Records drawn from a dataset
• • • • •
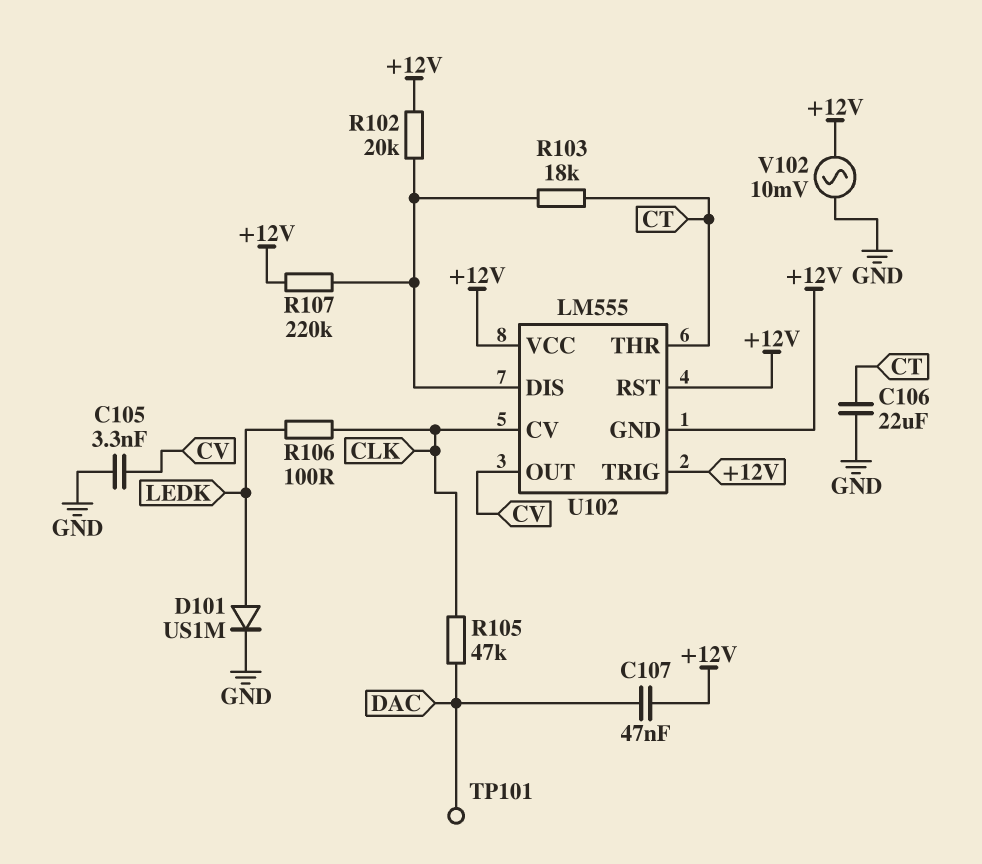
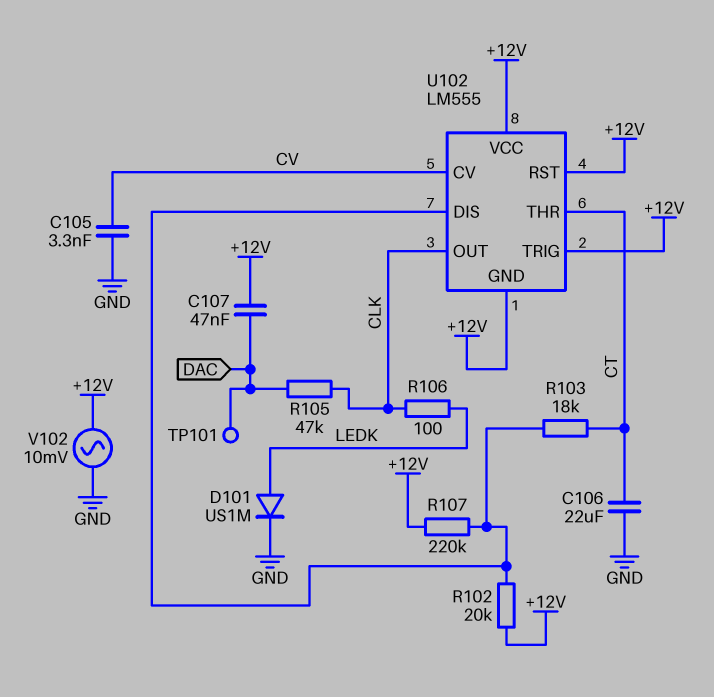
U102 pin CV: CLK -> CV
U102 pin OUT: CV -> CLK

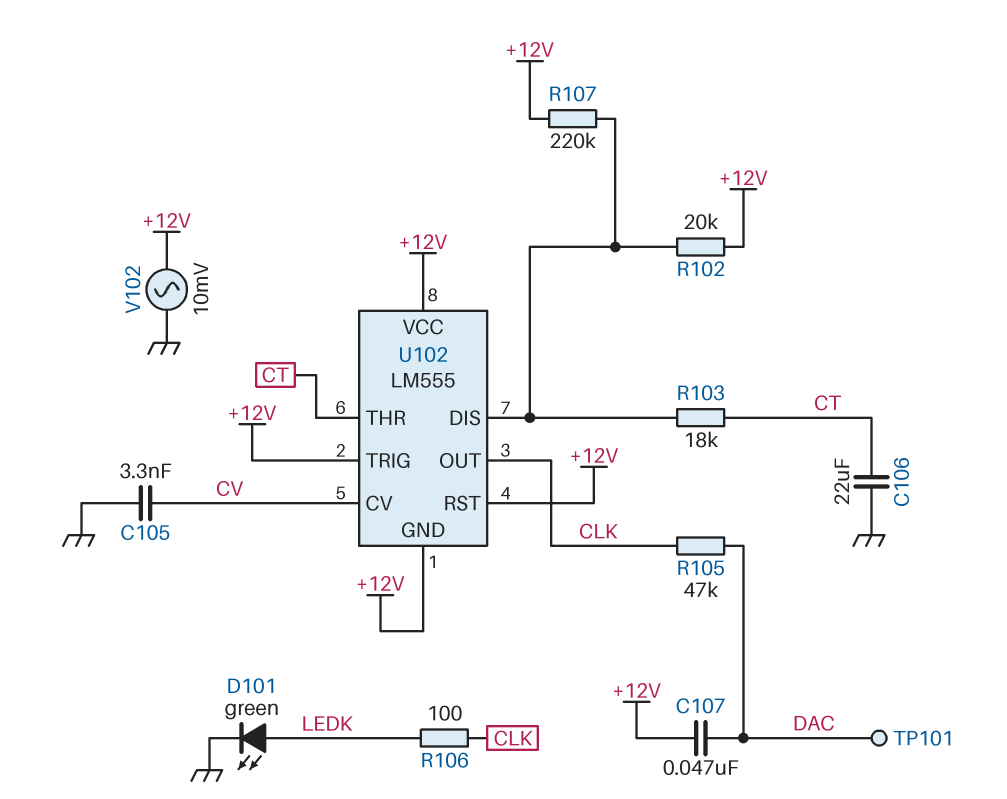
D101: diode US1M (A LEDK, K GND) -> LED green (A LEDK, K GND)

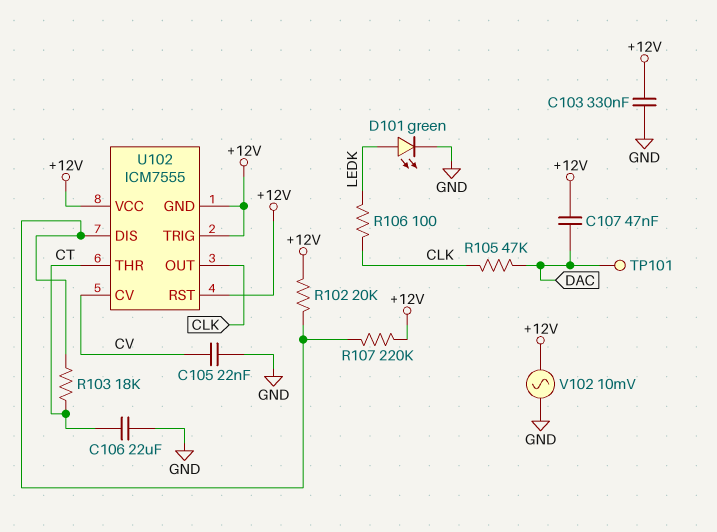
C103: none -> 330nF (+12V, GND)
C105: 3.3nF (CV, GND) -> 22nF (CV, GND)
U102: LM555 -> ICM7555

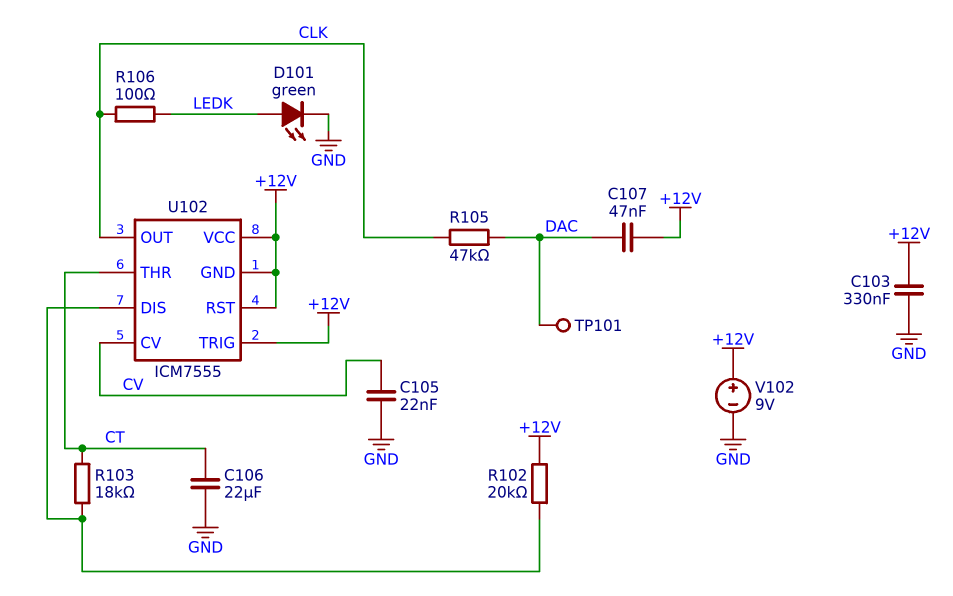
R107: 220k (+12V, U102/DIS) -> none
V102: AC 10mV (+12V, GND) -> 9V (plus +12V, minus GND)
• • • • •
◆ Exercise goal
The records shown above are to be repeated exactly, with the pictures left out.

◆ Solution
U102 pin CV: CLK -> CV
U102 pin OUT: CV -> CLK

D101: diode US1M (A LEDK, K GND) -> LED green (A LEDK, K GND)

C103: none -> 330nF (+12V, GND)
C105: 3.3nF (CV, GND) -> 22nF (CV, GND)
U102: LM555 -> ICM7555

R107: 220k (+12V, U102/DIS) -> none
V102: AC 10mV (+12V, GND) -> 9V (plus +12V, minus GND)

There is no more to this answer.